__WORK ORDER__
The answer is the full set of records, given again exactly and without images.
--- START ---
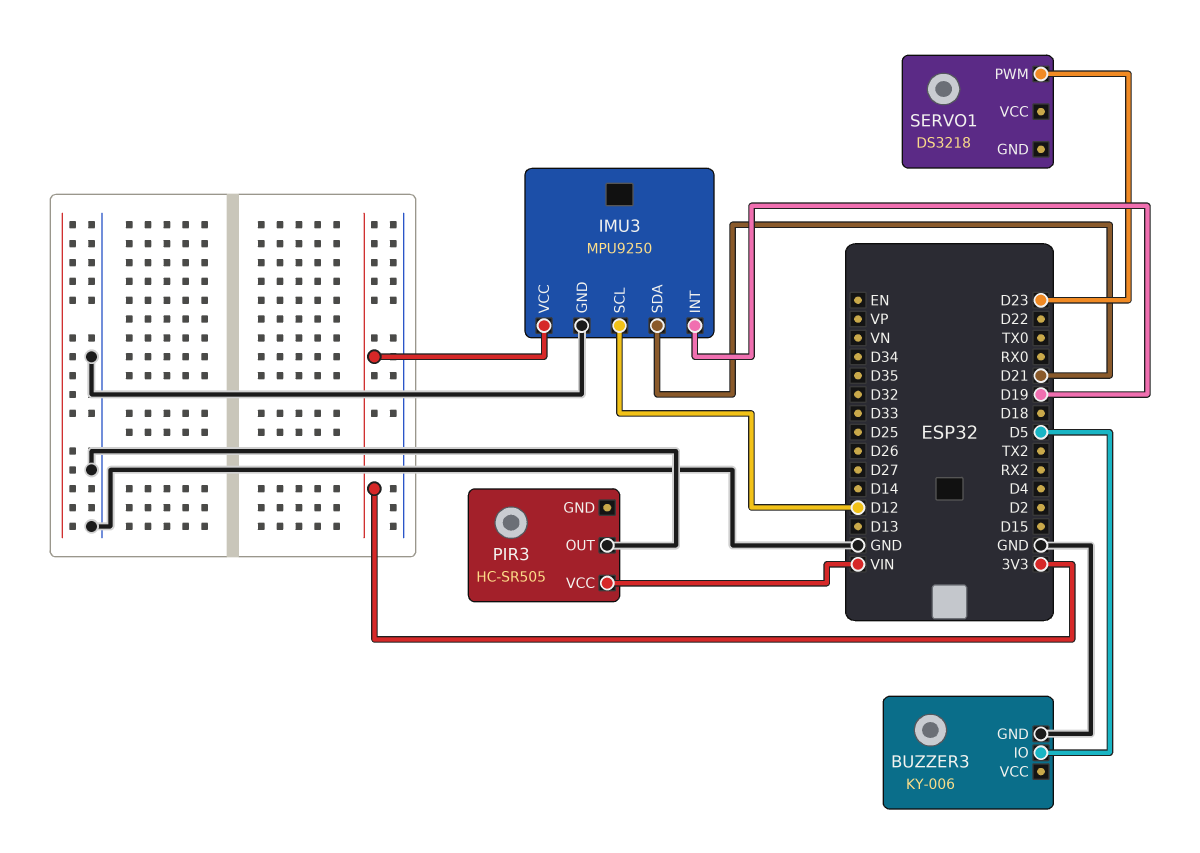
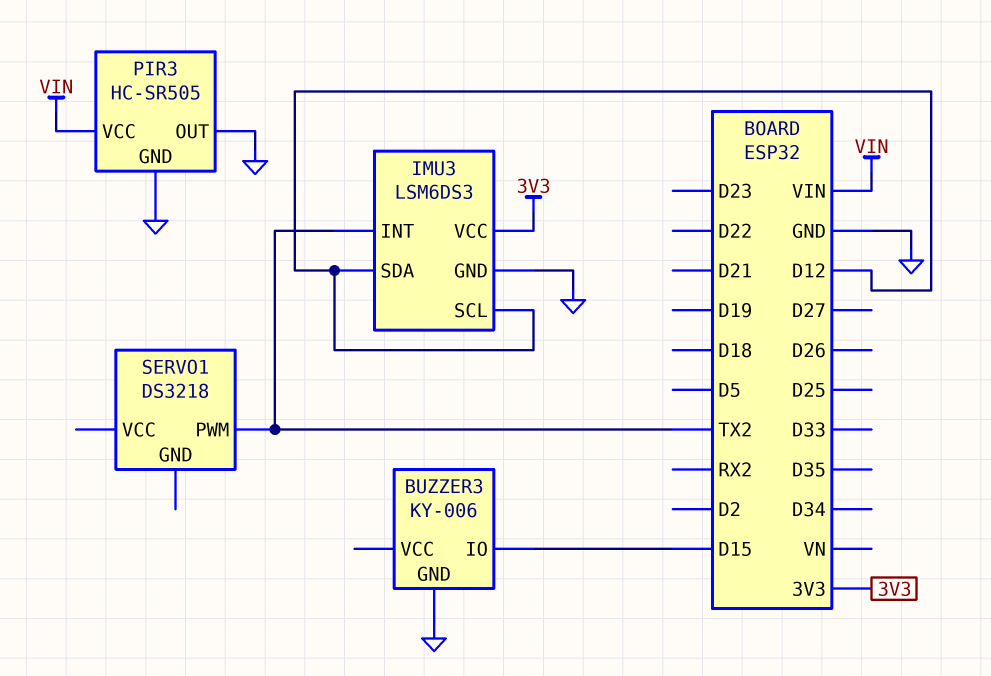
BUZZER3 pin IO: D5 -> D15
IMU3: MPU9250 -> LSM6DS3
IMU3 pin INT: D19 -> TX2
IMU3 pin SDA: D21 -> D12
PIR3 pin GND: none -> GND
SERVO1 pin PWM: D23 -> TX2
--- END ---
__RESULT__
BUZZER3 pin IO: D5 -> D15
IMU3: MPU9250 -> LSM6DS3
IMU3 pin INT: D19 -> TX2
IMU3 pin SDA: D21 -> D12
PIR3 pin GND: none -> GND
SERVO1 pin PWM: D23 -> TX2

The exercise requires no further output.